- [What is expected] Because the copy must hold no pictures, return the data below with all of its words intact.

- [Before-and-after object lists]
━━━━

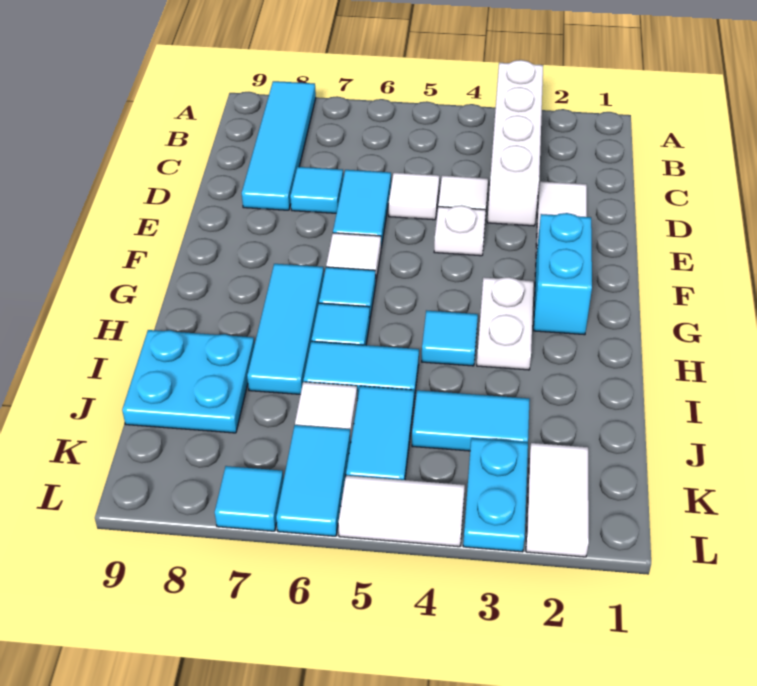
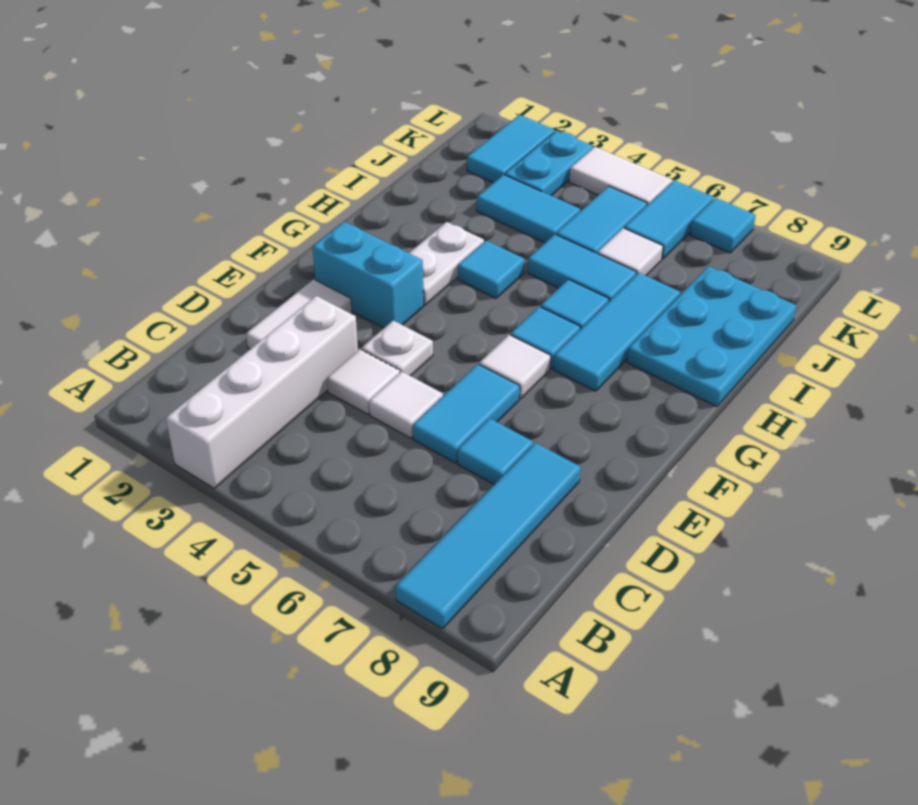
cyan brick F2:G2 level 1 -> cyan brick F2:F3 level 1
cyan plate I8:J9 level 1 -> cyan plate H8:J9 level 1
white tile K2:L2 level 1 -> cyan tile K2:L2 level 1

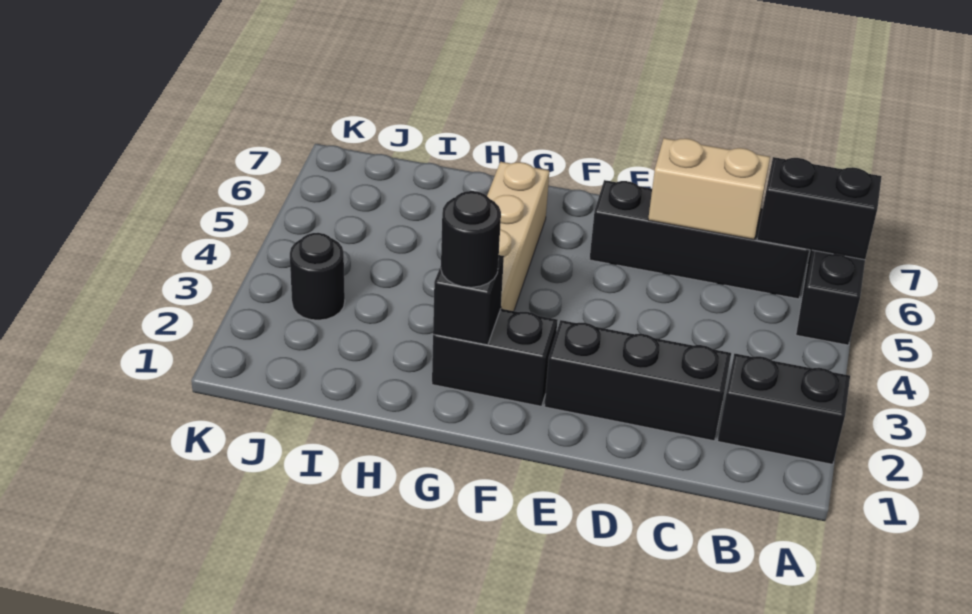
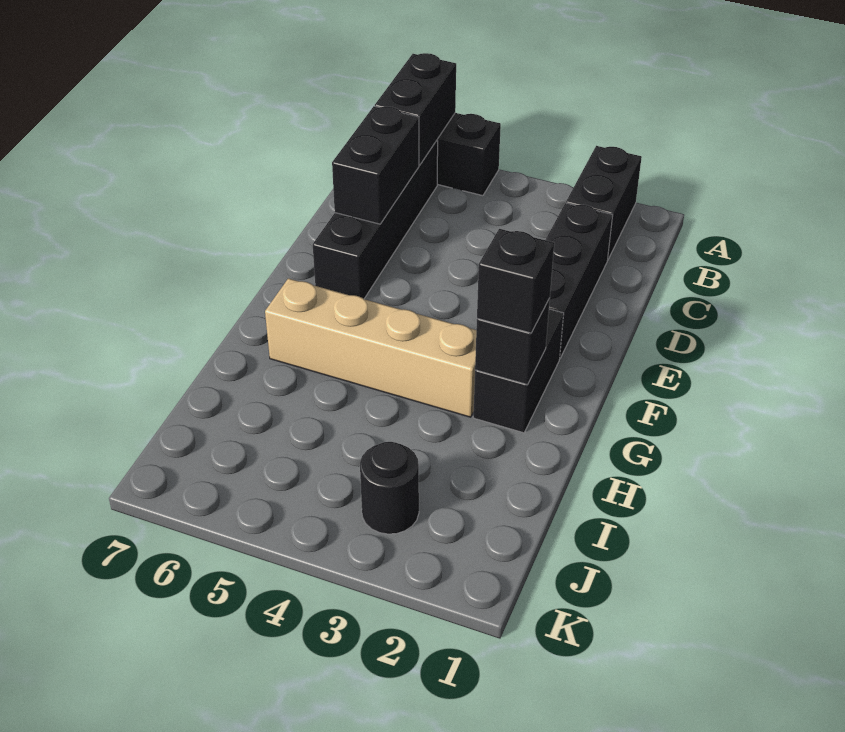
tan brick C6:D6 level 2 -> black brick C6:D6 level 2
black round brick G2 level 3 -> black brick G2 level 3

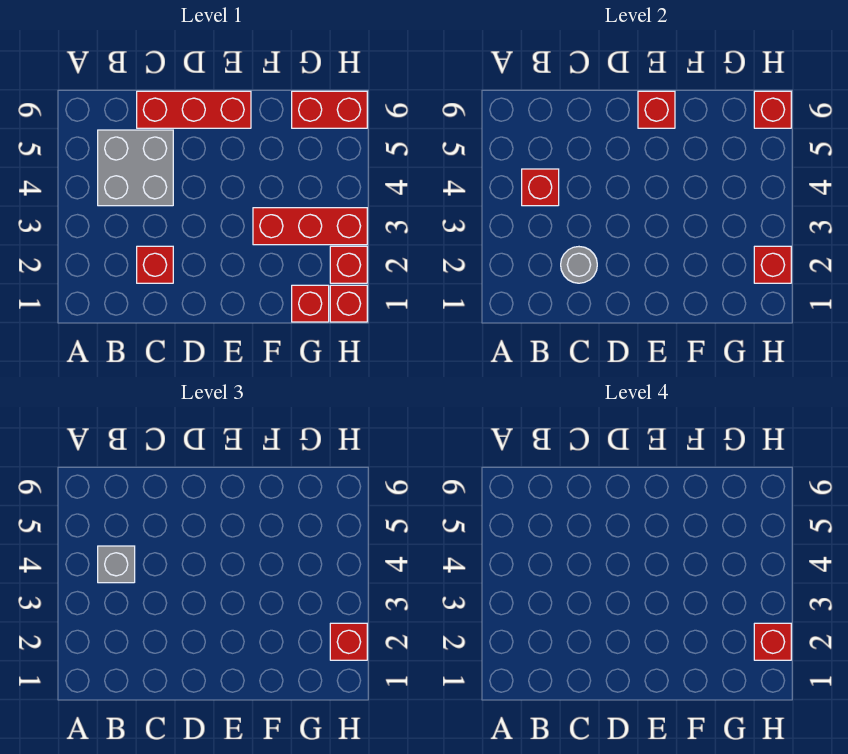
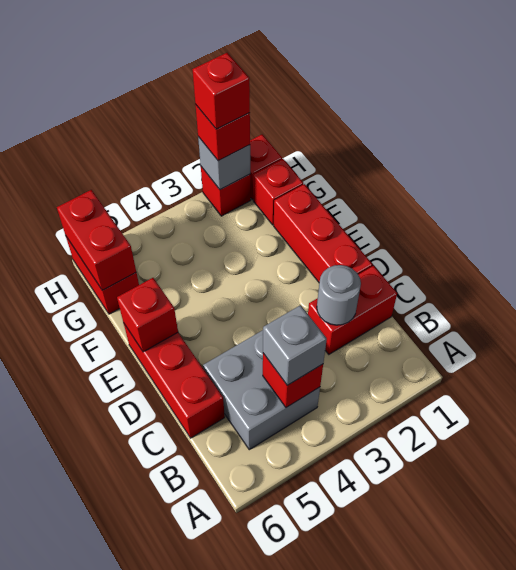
red brick C2 level 1 -> red brick C1:C2 level 1
red brick F3:H3 level 1 -> red brick D1:F1 level 1
red brick H2 level 2 -> grey brick H2 level 2
red brick H6 level 2 -> red brick G6:H6 level 2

━━━━

- [Answer section]
cyan brick F2:G2 level 1 -> cyan brick F2:F3 level 1
cyan plate I8:J9 level 1 -> cyan plate H8:J9 level 1
white tile K2:L2 level 1 -> cyan tile K2:L2 level 1

tan brick C6:D6 level 2 -> black brick C6:D6 level 2
black round brick G2 level 3 -> black brick G2 level 3

red brick C2 level 1 -> red brick C1:C2 level 1
red brick F3:H3 level 1 -> red brick D1:F1 level 1
red brick H2 level 2 -> grey brick H2 level 2
red brick H6 level 2 -> red brick G6:H6 level 2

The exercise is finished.